**Before-and-after object listings:**
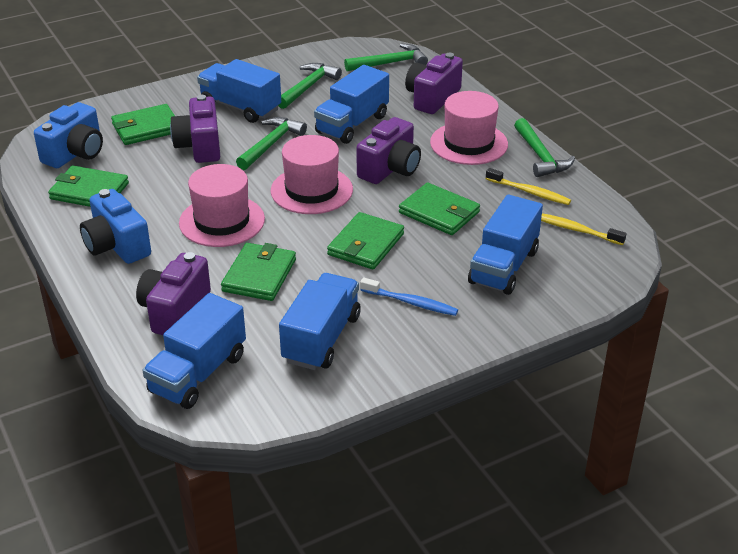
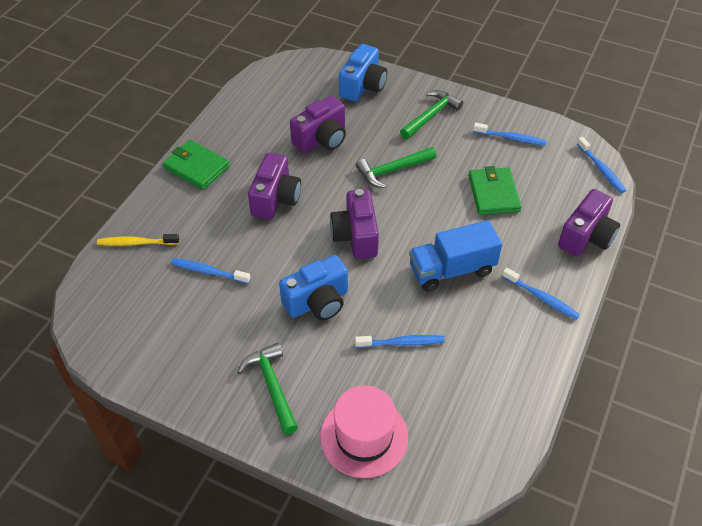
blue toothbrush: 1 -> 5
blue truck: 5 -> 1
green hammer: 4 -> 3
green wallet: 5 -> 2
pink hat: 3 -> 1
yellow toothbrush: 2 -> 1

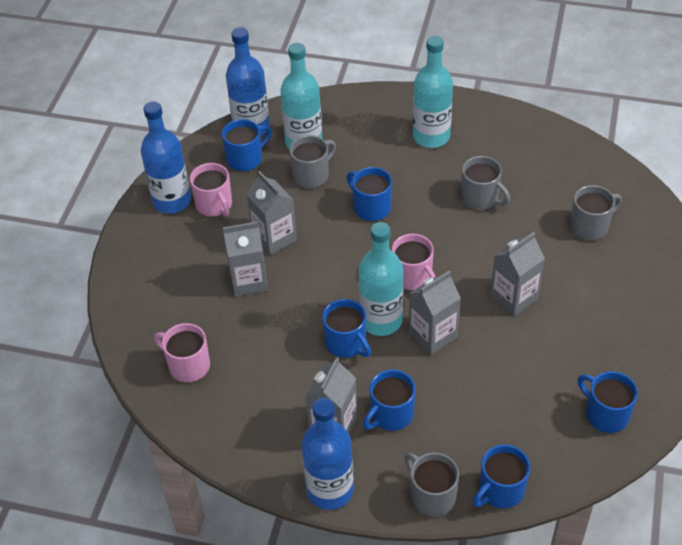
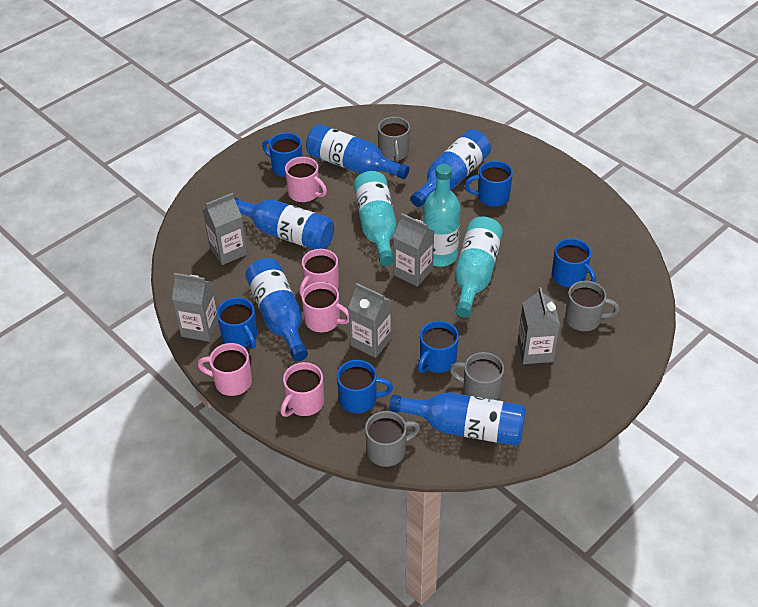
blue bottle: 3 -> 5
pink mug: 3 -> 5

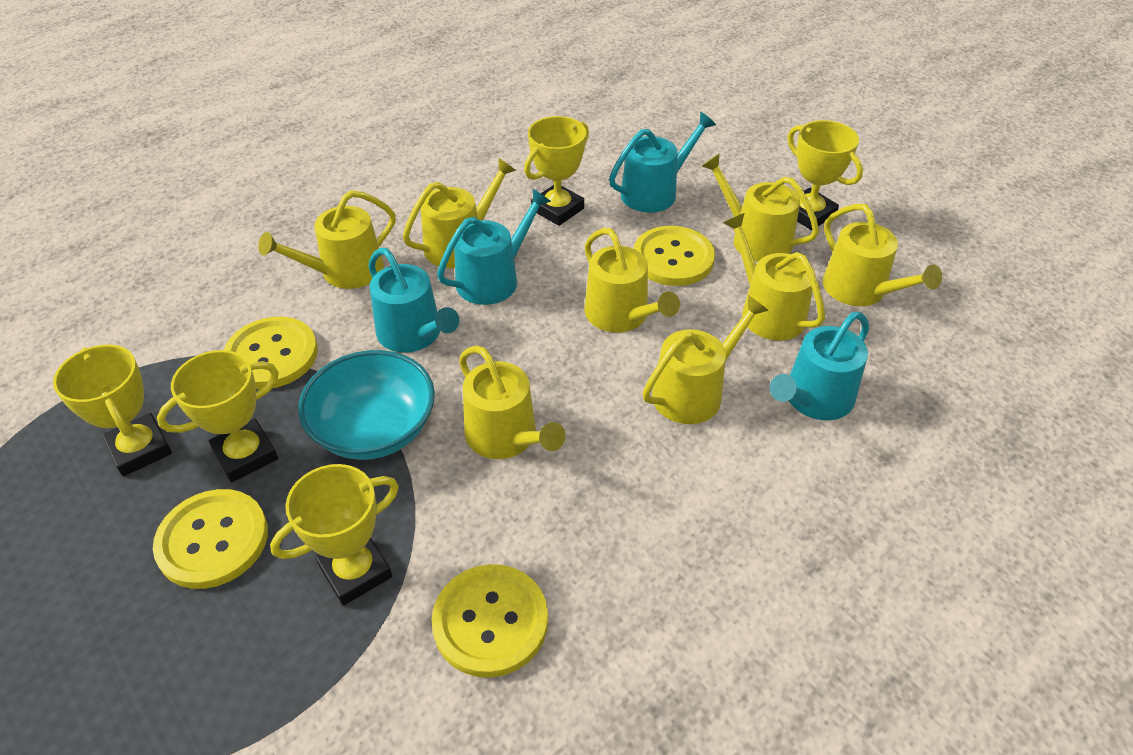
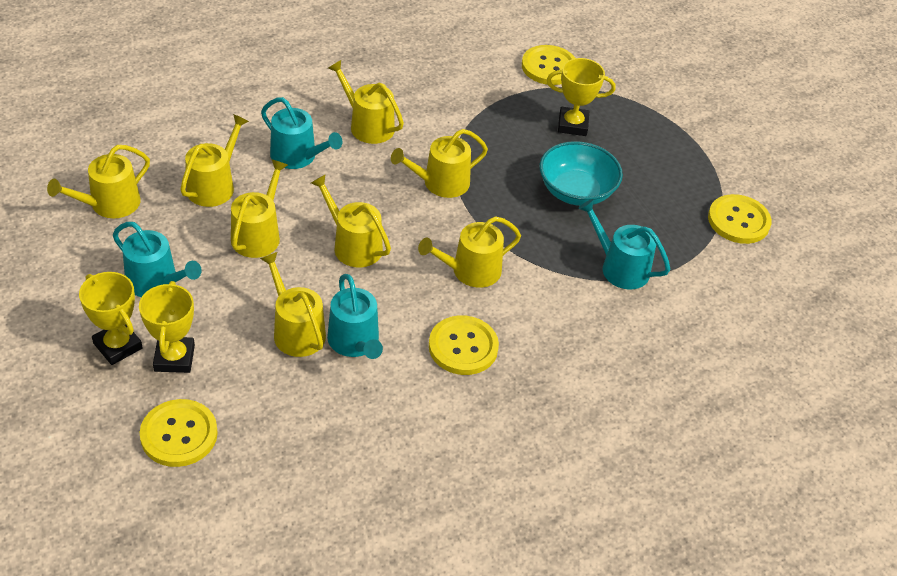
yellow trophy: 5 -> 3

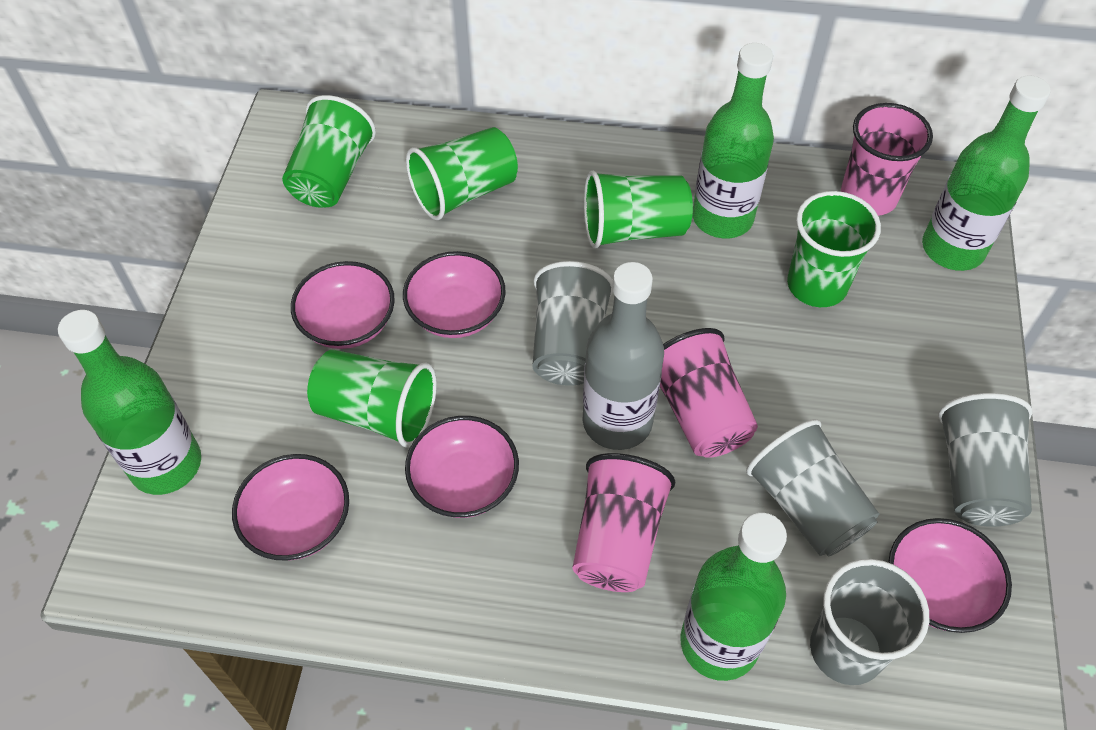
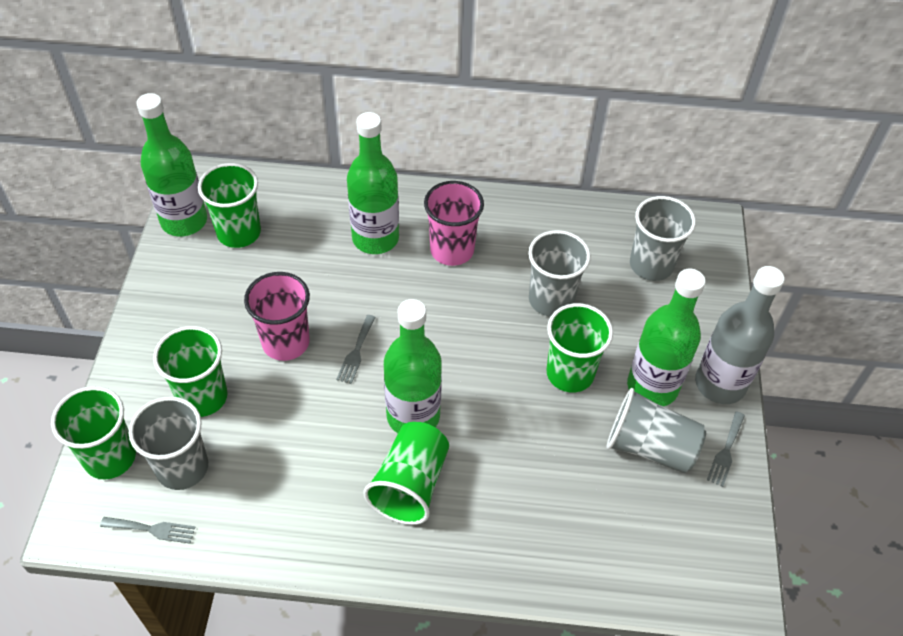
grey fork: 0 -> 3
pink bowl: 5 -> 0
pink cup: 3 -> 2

**ASSIGNMENT:** All lines in the entries above that hold the word "yellow" need to be copied.

**RESPONSE BOX:**
yellow toothbrush: 2 -> 1
yellow trophy: 5 -> 3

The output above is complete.